*** Opening EXERCISE DATA ***

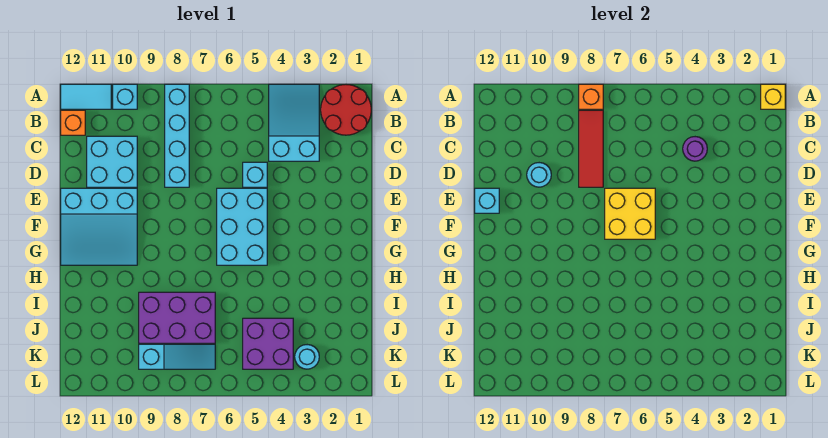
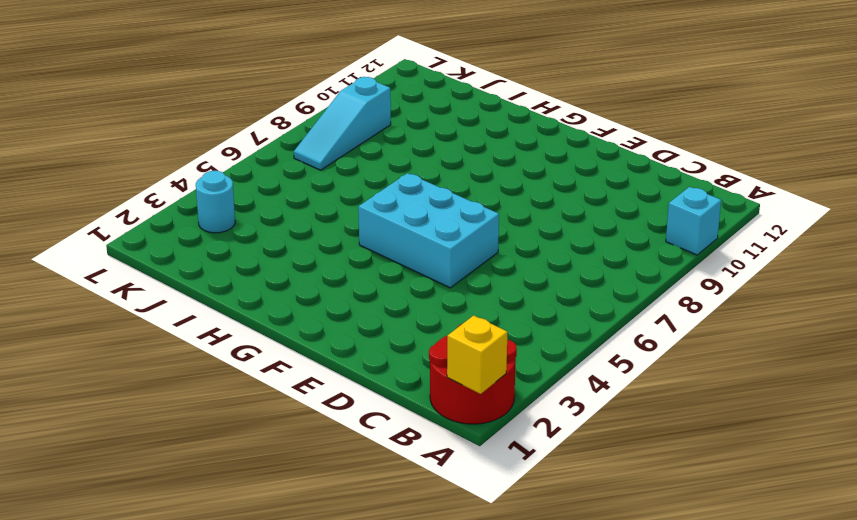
none -> cyan slope A3:C4 level 1 top C
none -> cyan brick A8:D8 level 1
none -> cyan tile A11:A12 level 1

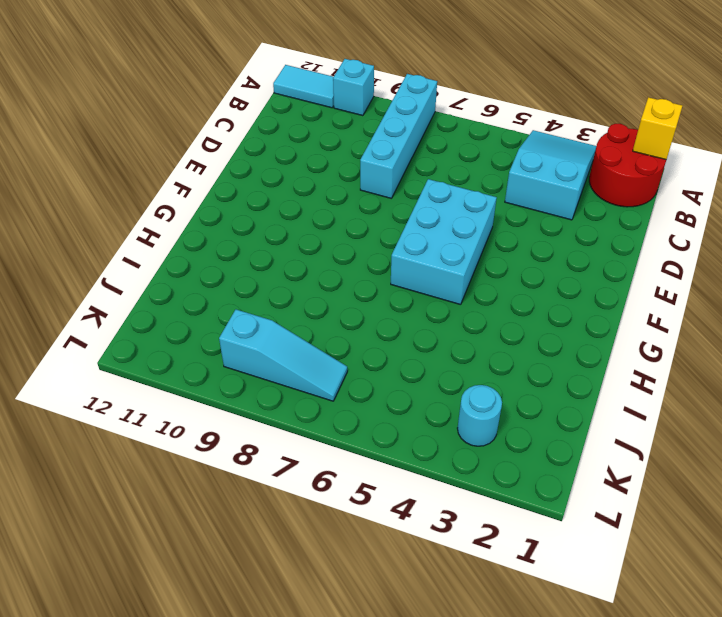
none -> orange brick B12 level 1
none -> cyan brick C10:D11 level 1
none -> cyan brick D5 level 1

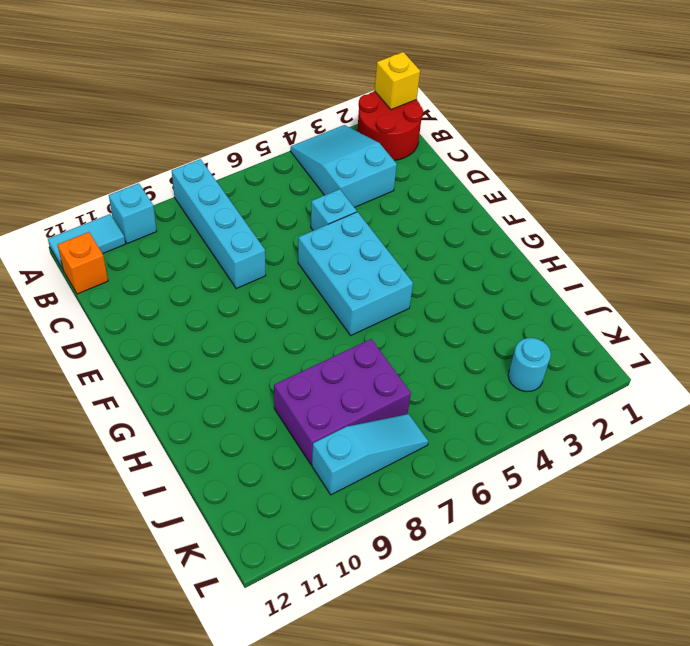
none -> cyan brick C10:D11 level 1
none -> cyan slope E10:G12 level 1 top E
none -> purple brick J4:K5 level 1

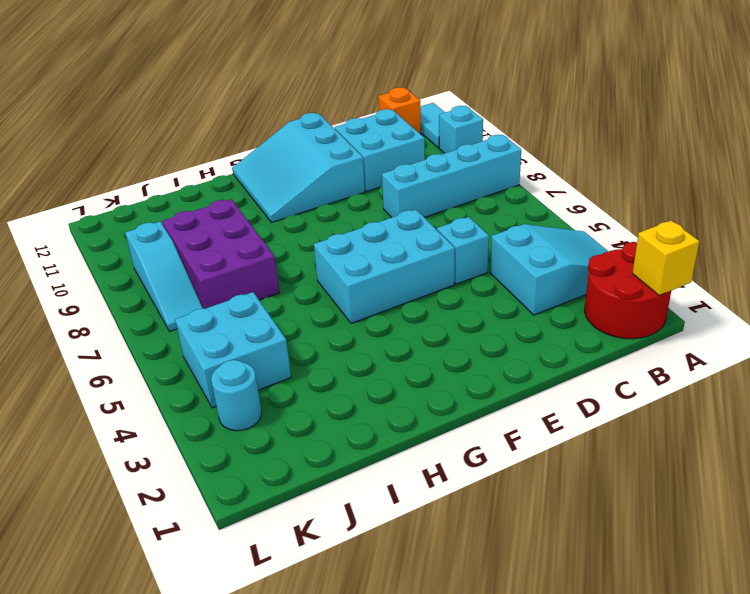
cyan brick J4:K5 level 1 -> purple brick J4:K5 level 1
none -> orange brick A8 level 2
none -> red tile B8:D8 level 2
none -> purple round brick C4 level 2

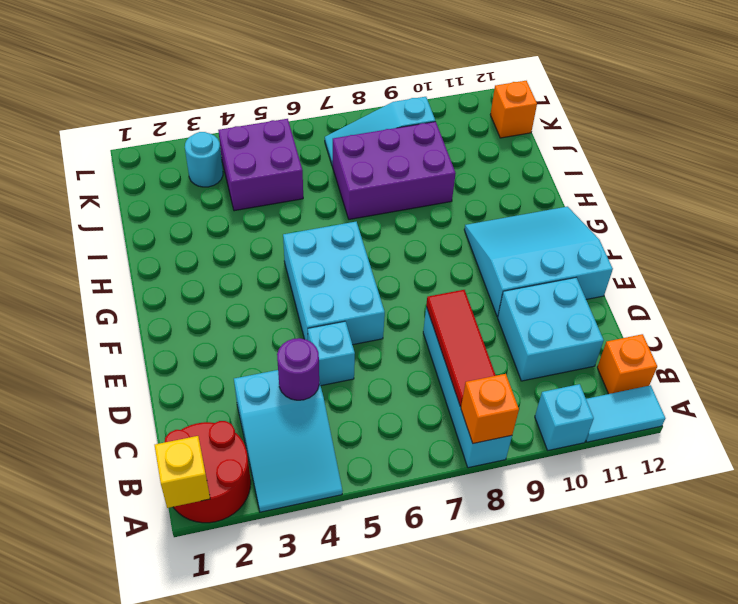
orange brick K12 level 1 -> none
none -> cyan round brick D10 level 2
none -> yellow brick E6:F7 level 2
none -> cyan brick E12 level 2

*** Closing EXERCISE DATA ***

TASK BRIEF - Which of the lines above hold the word "purple"? Copy each one.

SOLUTION TO THIS PROBLEM -
none -> purple brick J4:K5 level 1
cyan brick J4:K5 level 1 -> purple brick J4:K5 level 1
none -> purple round brick C4 level 2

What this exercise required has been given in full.